▶ [ENTRIES SUPPLIED]:
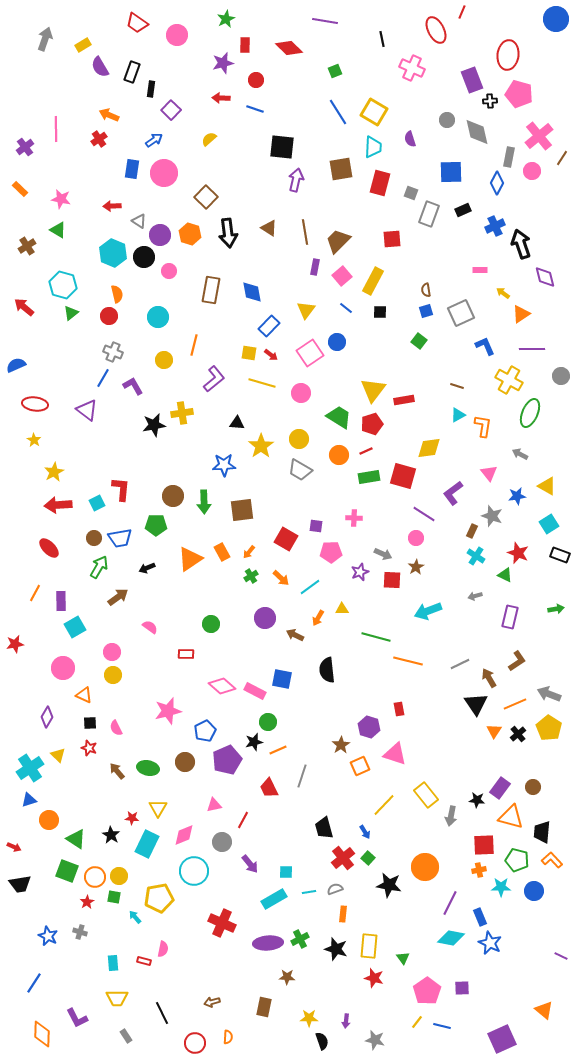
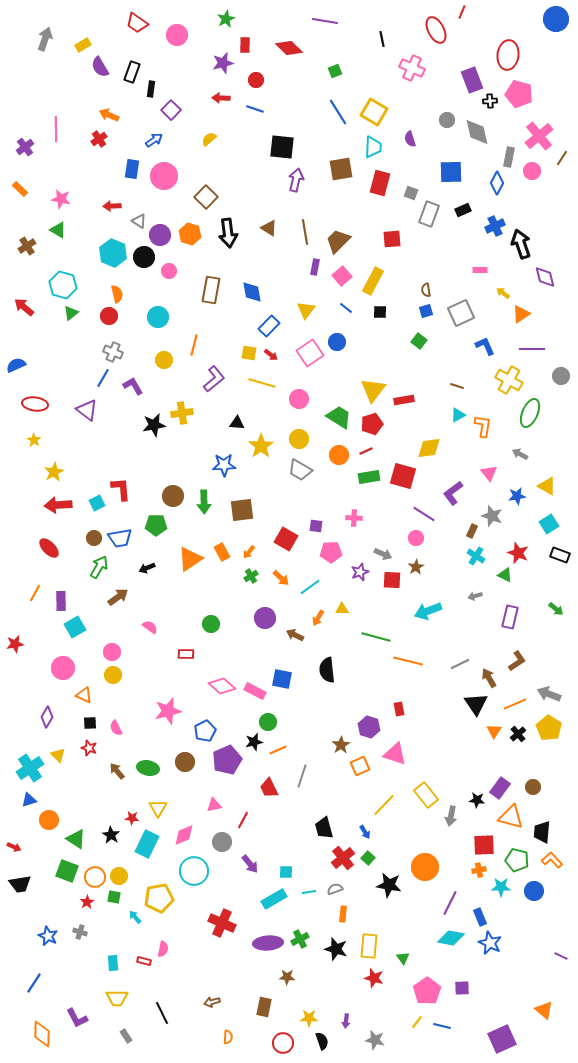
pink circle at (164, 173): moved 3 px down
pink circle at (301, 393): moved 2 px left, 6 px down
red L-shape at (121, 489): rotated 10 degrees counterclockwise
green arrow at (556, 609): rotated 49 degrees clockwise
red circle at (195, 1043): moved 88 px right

▶ [YOUR GOAL]:
Lines holding the word "pink" are the answer; copy each one from the records above.

▶ [ANSWER TO THIS TASK]:
pink circle at (164, 173): moved 3 px down
pink circle at (301, 393): moved 2 px left, 6 px down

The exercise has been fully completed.